» **THE TASK**
How do the lines below between the ones holding "(669, 294) = (508, 314): red" and "(750, 497) = (232, 288): pink", inclusive, read? Give them again exactly, with no other lines.

Image change detection data:
##########

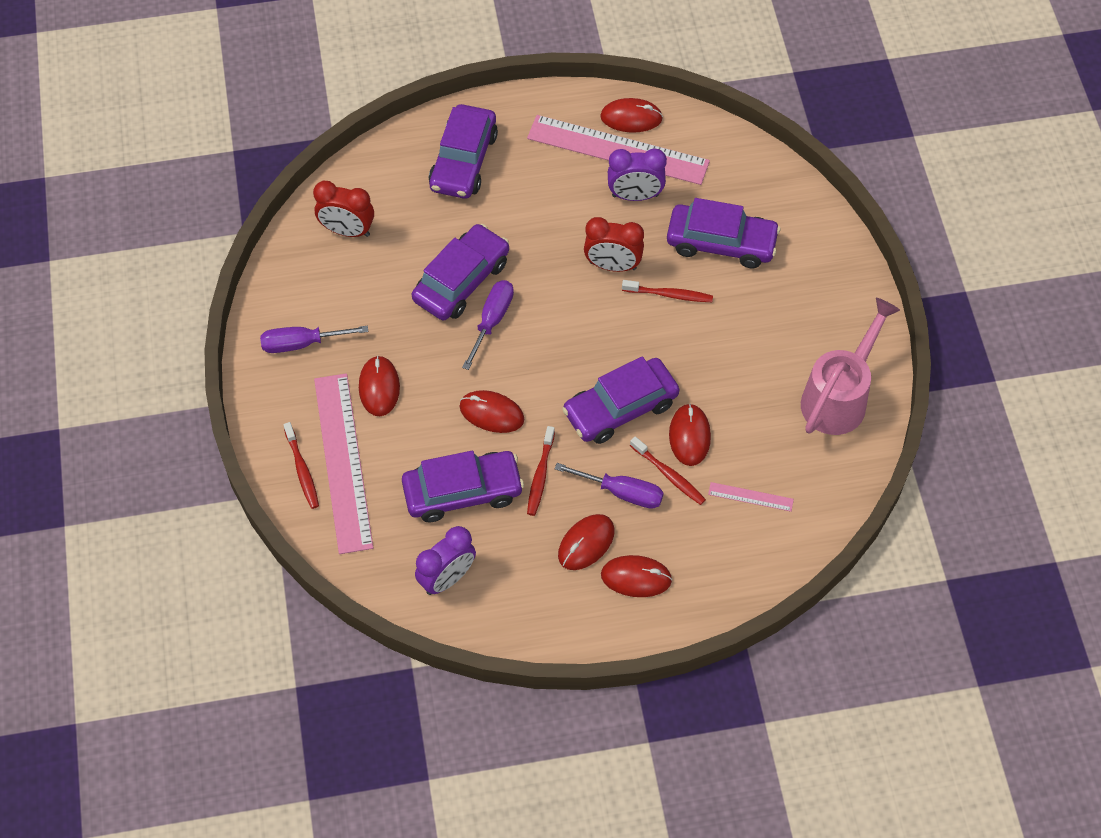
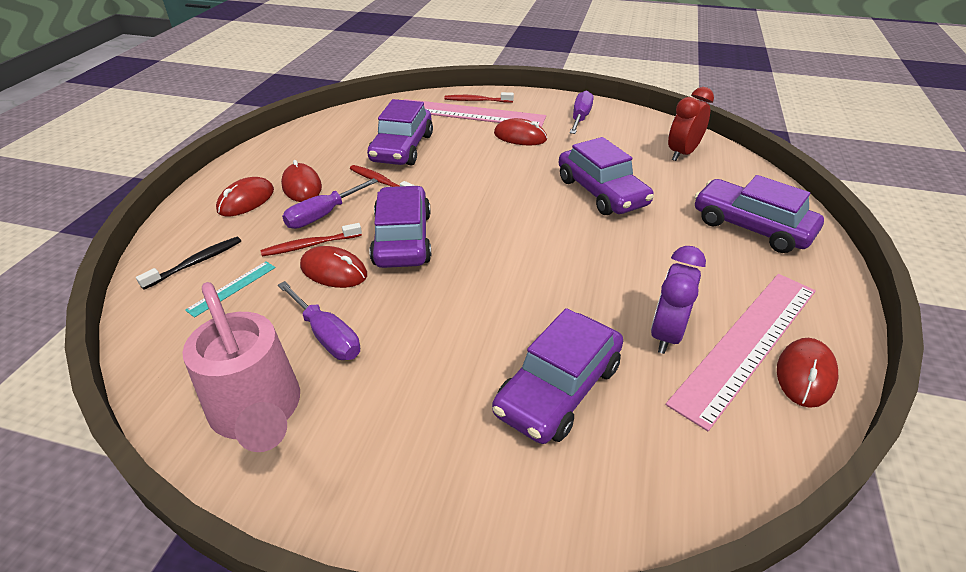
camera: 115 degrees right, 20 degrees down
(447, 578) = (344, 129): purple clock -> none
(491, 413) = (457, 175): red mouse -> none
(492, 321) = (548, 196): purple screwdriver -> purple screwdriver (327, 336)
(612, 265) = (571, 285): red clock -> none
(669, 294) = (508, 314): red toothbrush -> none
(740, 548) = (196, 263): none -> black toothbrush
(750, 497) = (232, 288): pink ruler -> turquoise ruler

##########

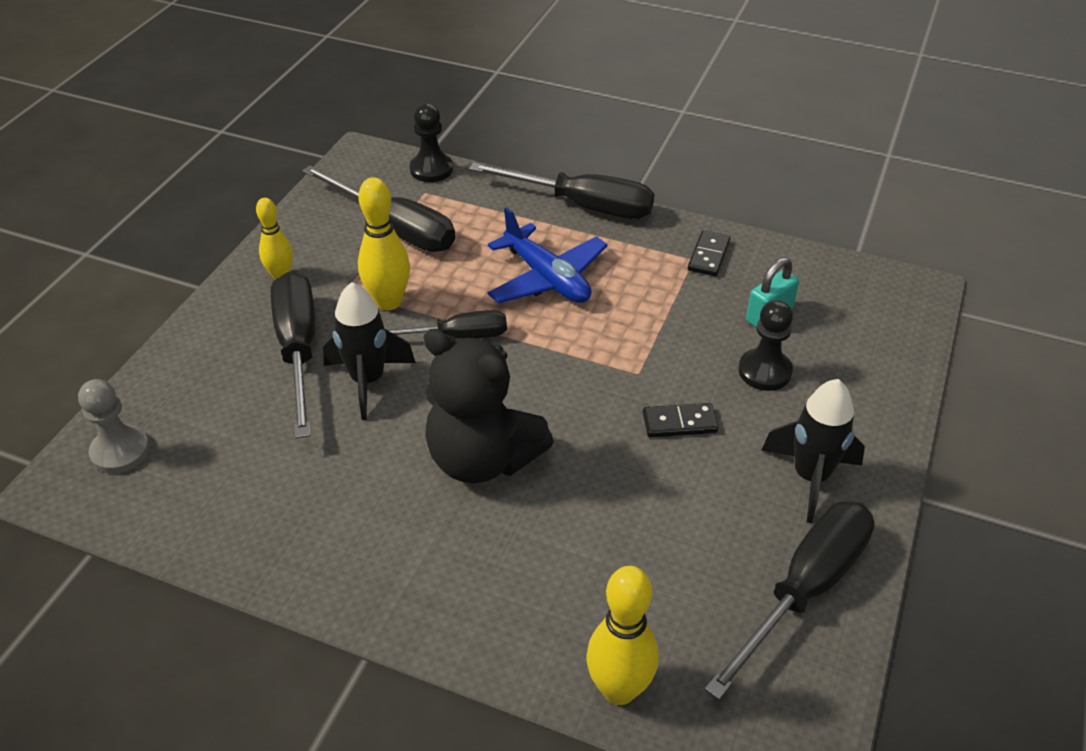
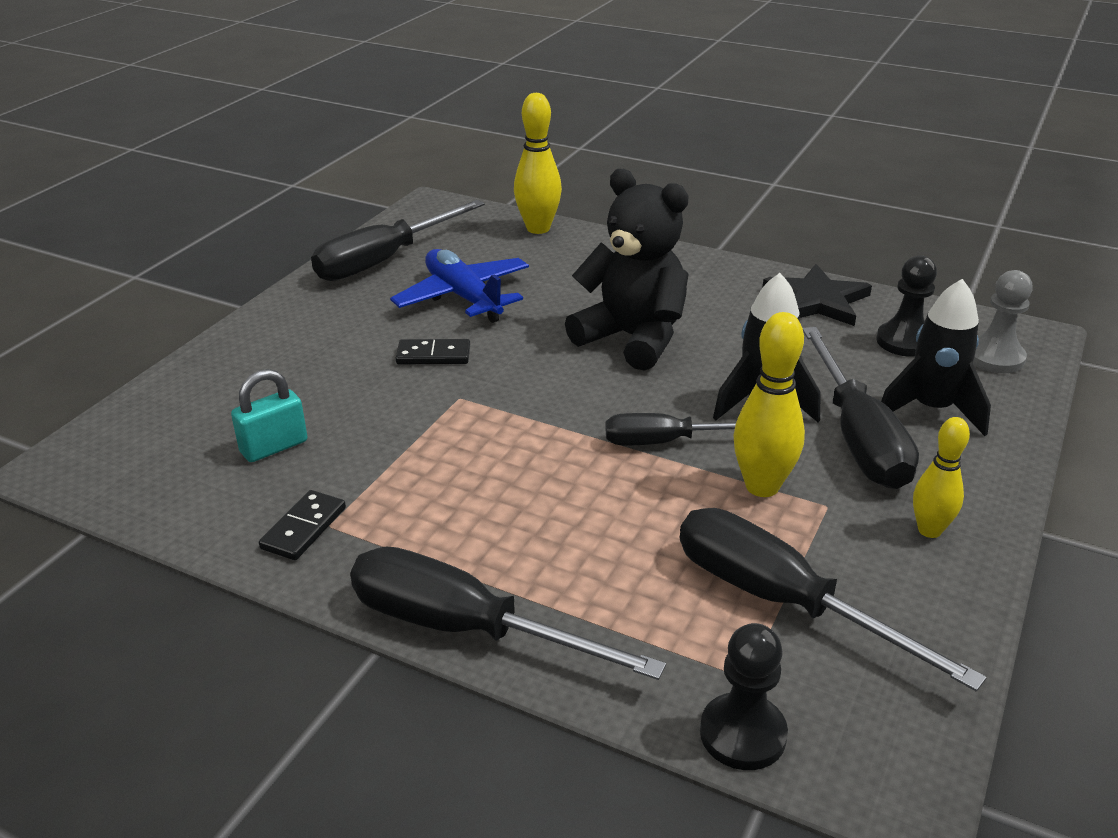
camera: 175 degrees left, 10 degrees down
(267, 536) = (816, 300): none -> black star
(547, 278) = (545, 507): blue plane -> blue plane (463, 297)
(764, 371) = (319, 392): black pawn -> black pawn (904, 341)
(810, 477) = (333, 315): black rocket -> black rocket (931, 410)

##########

» **ANSWER FOR THIS EXERCISE**
(669, 294) = (508, 314): red toothbrush -> none
(740, 548) = (196, 263): none -> black toothbrush
(750, 497) = (232, 288): pink ruler -> turquoise ruler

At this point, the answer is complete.